# What to do:
From the entries below, gather each line containing the word "white".

Entries taken from a collection:

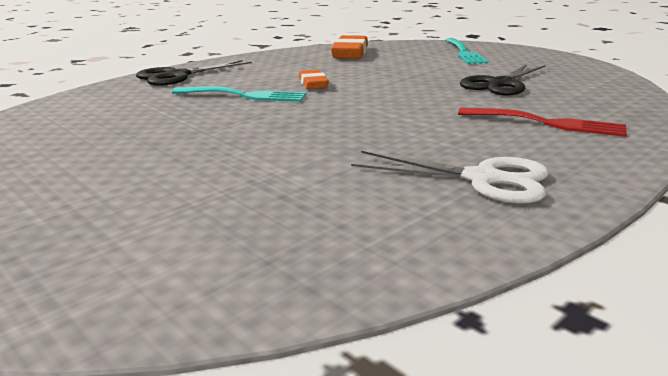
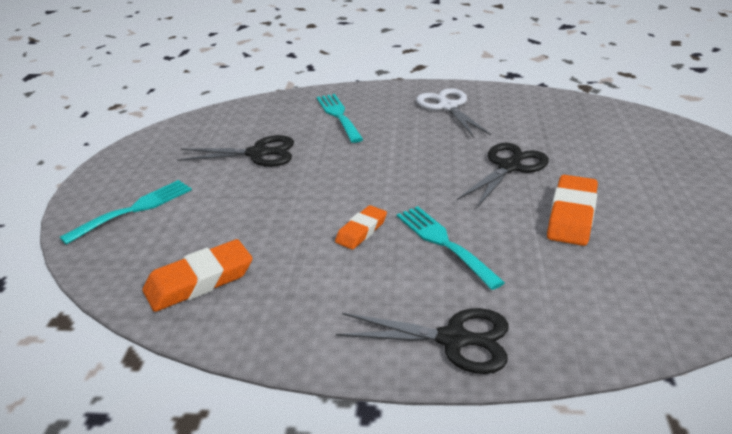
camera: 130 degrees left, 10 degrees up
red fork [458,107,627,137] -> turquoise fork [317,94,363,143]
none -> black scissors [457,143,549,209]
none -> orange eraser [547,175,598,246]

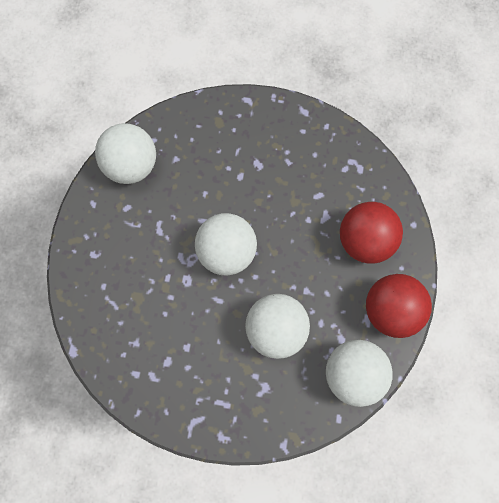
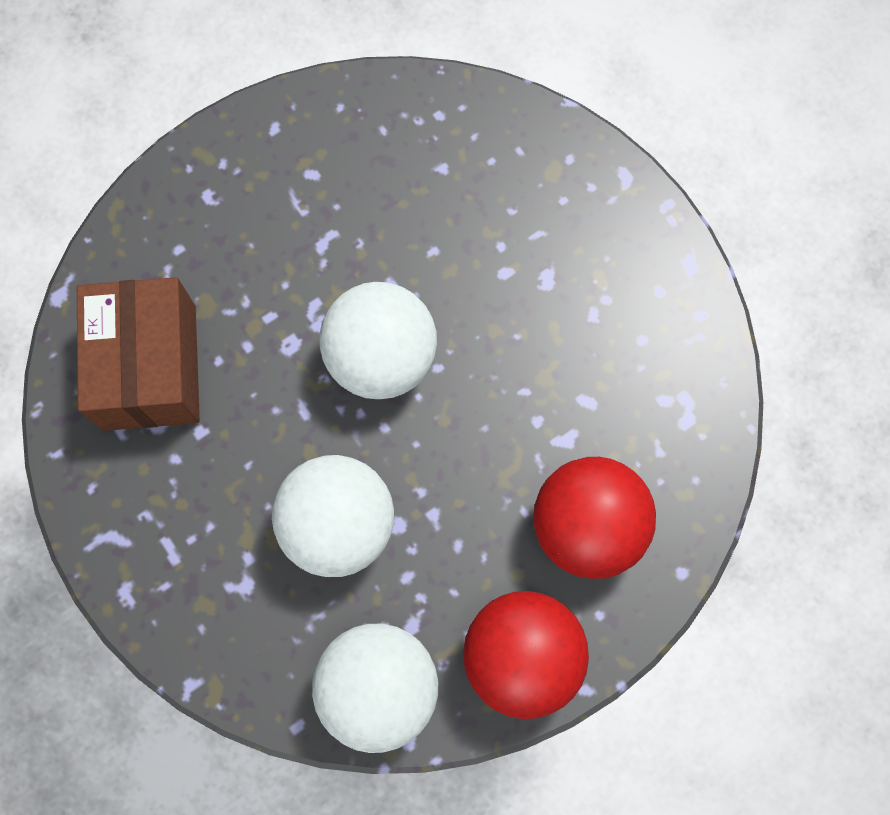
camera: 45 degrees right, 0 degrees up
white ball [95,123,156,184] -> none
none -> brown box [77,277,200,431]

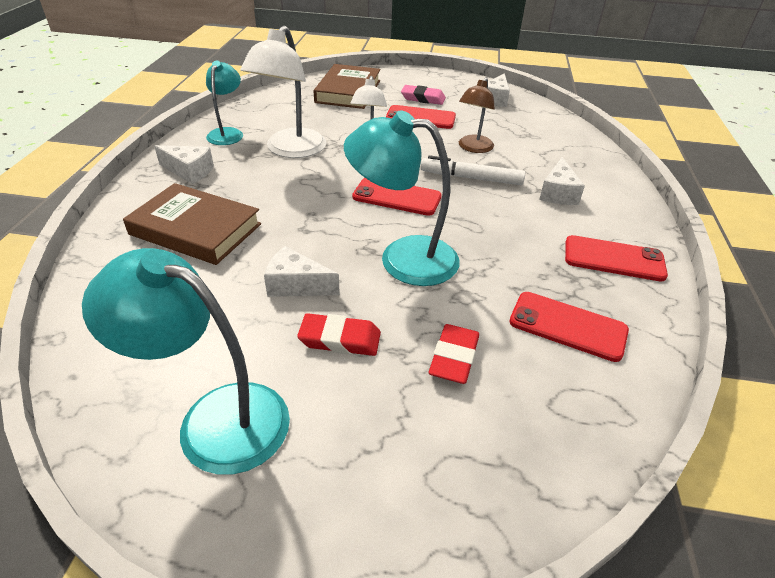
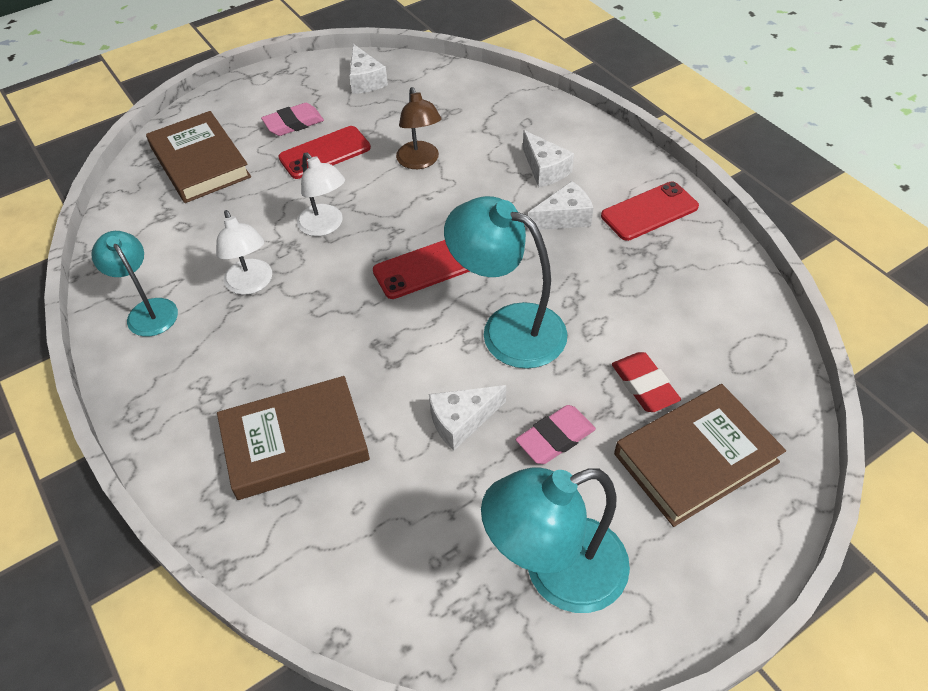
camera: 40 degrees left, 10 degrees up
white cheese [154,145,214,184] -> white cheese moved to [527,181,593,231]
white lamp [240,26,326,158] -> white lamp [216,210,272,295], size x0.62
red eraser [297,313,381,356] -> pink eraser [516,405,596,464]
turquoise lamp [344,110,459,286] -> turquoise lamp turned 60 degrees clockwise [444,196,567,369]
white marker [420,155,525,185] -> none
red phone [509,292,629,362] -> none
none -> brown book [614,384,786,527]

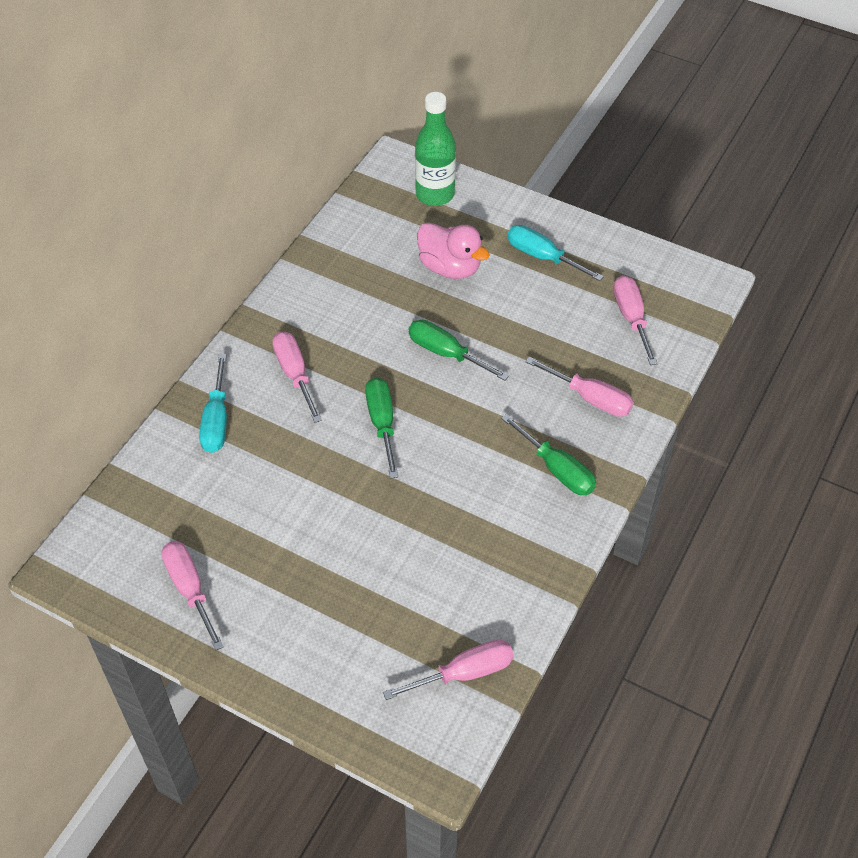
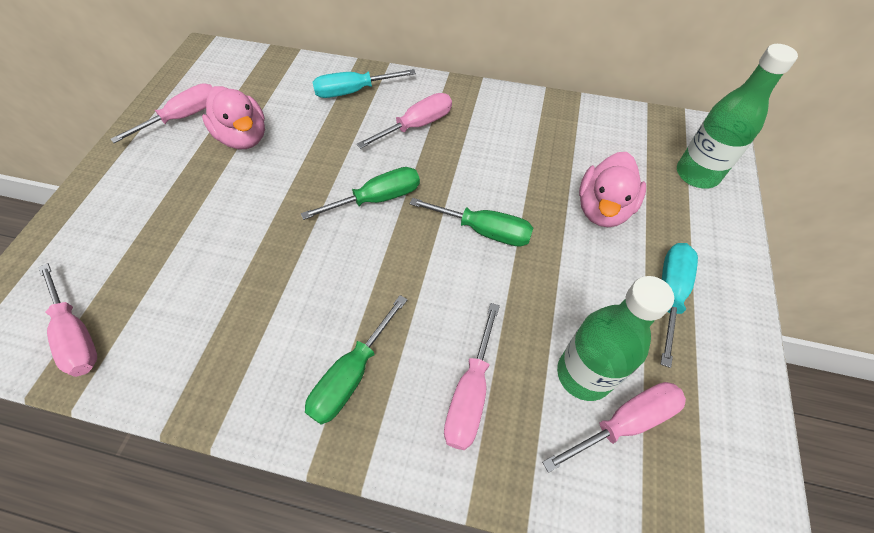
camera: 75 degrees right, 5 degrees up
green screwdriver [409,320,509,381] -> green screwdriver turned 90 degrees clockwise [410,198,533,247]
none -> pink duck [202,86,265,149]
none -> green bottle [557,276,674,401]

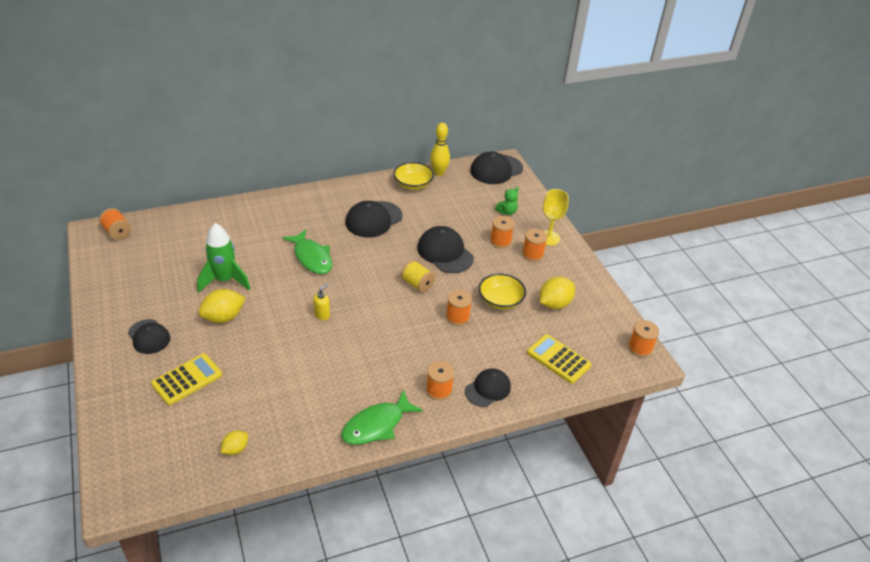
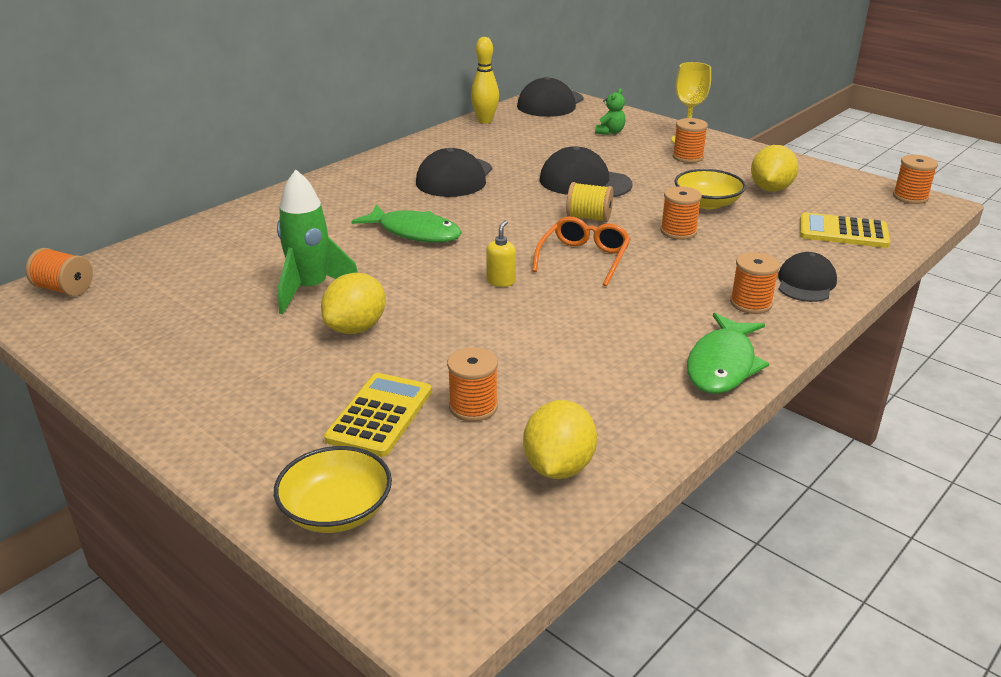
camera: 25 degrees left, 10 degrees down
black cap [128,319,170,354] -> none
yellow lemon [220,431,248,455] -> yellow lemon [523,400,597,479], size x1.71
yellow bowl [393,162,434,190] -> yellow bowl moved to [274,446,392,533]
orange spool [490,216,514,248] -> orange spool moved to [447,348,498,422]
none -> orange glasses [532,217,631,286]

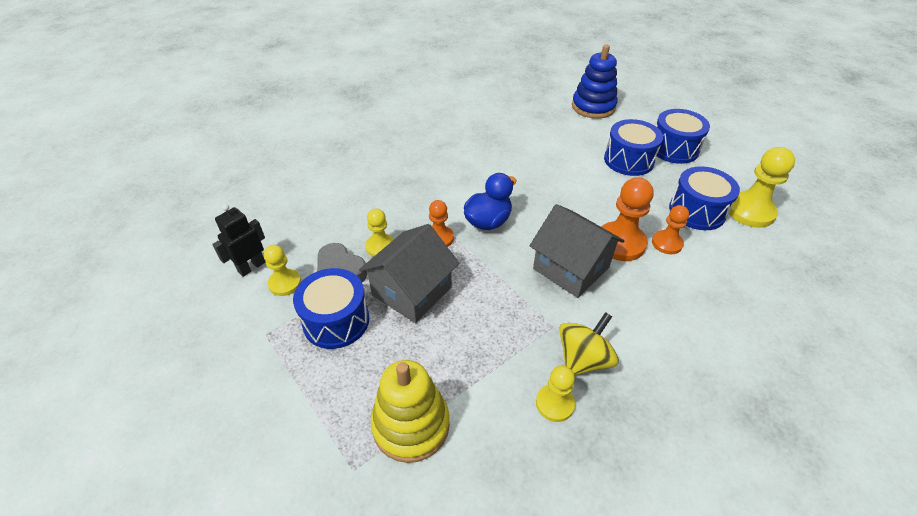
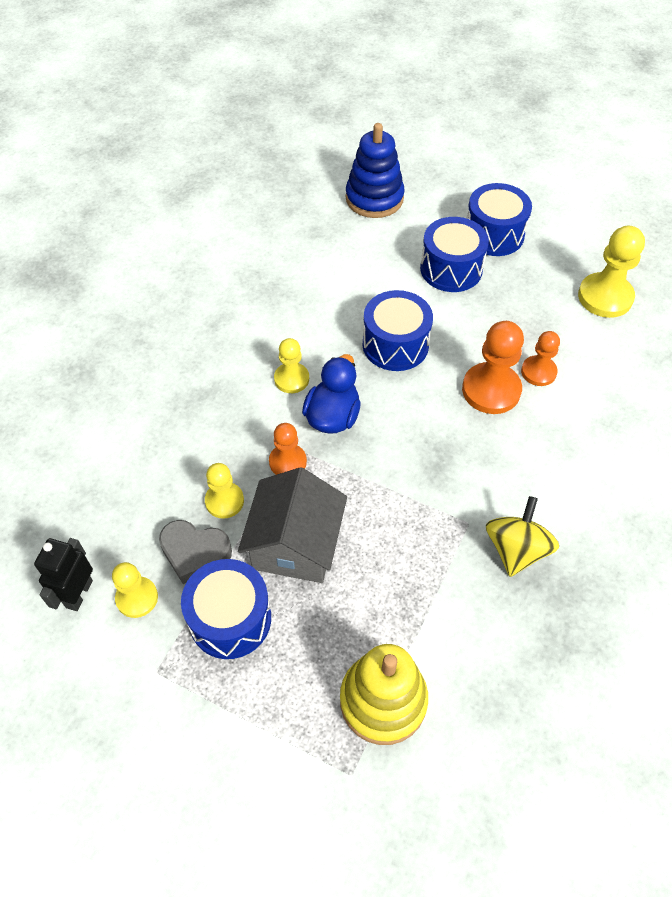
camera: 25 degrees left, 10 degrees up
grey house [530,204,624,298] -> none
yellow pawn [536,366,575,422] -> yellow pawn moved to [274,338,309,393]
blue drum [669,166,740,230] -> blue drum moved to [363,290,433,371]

# Answer box:
white ball [95,123,156,184] -> none
white cheese [154,145,214,184] -> white cheese moved to [527,181,593,231]
white lamp [240,26,326,158] -> white lamp [216,210,272,295], size x0.62
white marker [420,155,525,185] -> none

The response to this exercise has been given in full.